-- START Supplied material --

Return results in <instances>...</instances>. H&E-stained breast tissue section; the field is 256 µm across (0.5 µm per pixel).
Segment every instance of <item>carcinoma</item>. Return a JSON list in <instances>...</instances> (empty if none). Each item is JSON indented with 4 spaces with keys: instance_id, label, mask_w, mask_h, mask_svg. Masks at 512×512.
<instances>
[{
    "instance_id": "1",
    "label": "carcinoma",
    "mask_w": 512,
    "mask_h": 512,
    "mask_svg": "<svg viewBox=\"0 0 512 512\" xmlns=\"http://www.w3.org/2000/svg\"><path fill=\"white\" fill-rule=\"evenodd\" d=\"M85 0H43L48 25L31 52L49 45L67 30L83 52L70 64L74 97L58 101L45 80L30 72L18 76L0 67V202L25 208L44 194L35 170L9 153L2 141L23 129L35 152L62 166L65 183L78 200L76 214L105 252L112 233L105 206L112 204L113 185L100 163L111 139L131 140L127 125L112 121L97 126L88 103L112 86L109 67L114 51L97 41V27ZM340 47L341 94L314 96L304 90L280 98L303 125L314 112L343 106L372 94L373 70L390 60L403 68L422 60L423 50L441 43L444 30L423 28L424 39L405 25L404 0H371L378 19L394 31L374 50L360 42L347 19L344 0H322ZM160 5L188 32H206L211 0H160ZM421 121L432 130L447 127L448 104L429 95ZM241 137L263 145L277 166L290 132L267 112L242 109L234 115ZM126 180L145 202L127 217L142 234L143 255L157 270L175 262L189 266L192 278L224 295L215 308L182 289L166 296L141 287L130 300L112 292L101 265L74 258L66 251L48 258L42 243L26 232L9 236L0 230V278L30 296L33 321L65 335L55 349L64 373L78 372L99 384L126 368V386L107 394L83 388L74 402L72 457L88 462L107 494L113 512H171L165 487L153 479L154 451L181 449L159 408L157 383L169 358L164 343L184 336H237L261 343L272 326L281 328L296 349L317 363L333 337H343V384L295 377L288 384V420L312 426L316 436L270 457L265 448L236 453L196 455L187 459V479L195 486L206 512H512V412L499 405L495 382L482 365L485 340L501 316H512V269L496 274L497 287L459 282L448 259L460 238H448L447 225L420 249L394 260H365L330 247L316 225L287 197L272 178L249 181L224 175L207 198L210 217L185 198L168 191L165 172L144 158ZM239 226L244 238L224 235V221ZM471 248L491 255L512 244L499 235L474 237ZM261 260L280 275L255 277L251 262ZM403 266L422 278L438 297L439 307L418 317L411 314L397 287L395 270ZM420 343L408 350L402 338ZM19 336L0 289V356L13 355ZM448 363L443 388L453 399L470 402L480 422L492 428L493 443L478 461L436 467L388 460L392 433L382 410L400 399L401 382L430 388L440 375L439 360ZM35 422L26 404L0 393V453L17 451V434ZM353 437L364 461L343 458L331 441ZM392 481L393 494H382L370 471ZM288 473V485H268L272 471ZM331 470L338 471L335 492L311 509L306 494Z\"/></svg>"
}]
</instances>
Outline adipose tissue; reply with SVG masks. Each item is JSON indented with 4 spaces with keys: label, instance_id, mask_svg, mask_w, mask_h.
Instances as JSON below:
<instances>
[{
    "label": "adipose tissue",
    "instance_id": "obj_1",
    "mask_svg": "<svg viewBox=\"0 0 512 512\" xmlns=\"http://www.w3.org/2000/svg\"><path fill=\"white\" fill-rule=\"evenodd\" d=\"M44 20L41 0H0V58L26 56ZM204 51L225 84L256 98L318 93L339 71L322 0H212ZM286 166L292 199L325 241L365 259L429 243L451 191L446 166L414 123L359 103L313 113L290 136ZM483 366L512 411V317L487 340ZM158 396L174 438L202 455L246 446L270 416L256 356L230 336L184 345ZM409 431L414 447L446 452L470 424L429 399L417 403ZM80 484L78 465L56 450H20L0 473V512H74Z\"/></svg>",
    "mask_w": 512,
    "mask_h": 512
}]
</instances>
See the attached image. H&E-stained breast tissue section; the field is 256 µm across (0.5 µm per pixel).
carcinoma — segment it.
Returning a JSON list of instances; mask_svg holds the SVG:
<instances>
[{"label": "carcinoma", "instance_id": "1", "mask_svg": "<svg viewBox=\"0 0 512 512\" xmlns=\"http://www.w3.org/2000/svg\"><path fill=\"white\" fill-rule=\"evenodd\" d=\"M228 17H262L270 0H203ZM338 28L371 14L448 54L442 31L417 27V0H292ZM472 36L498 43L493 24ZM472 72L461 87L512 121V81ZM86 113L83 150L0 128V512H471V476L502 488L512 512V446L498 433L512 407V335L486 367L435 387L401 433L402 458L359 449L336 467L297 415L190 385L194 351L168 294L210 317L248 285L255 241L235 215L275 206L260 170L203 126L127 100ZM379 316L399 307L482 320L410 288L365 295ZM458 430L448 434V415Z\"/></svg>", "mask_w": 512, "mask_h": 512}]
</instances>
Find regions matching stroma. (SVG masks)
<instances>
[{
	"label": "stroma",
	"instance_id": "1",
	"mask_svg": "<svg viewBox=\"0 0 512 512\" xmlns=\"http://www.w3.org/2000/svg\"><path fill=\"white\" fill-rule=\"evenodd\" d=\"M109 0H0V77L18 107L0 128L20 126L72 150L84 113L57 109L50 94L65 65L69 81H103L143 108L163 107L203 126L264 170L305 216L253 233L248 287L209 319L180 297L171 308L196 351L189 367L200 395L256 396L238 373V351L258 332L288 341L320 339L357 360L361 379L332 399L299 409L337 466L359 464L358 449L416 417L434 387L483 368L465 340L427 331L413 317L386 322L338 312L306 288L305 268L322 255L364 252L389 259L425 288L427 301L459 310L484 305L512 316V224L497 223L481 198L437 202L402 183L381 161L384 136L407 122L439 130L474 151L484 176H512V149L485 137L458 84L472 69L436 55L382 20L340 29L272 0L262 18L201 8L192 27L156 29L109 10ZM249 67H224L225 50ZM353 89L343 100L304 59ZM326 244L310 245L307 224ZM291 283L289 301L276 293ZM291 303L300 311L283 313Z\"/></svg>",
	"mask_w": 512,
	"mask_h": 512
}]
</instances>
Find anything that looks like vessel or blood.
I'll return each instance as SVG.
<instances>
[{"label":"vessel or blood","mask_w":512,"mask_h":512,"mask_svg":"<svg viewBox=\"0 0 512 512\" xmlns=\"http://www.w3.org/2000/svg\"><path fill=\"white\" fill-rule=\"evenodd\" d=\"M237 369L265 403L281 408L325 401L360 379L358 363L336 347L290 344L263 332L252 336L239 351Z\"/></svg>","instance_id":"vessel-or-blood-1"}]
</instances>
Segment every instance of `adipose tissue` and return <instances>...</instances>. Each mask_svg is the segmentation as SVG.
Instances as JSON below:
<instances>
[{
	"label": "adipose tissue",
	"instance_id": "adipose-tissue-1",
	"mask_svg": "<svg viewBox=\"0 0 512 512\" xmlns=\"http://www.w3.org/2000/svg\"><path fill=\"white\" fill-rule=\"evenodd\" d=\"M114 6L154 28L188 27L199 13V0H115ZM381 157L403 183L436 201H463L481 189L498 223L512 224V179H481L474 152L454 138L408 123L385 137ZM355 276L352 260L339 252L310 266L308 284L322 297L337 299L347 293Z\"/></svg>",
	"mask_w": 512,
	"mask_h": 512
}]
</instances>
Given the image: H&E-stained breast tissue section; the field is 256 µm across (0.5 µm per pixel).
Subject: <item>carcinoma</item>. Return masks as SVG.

-- END Supplied material --

• **Work to be completed**: Copy exactly the lines from the one containing "Given the image: H&E-stained" through the last line of the records, both included, and nothing else.

• **Solved problem**:
Given the image: H&E-stained breast tissue section; the field is 256 µm across (0.5 µm per pixel).
Subject: <item>carcinoma</item>. Return masks as SVG.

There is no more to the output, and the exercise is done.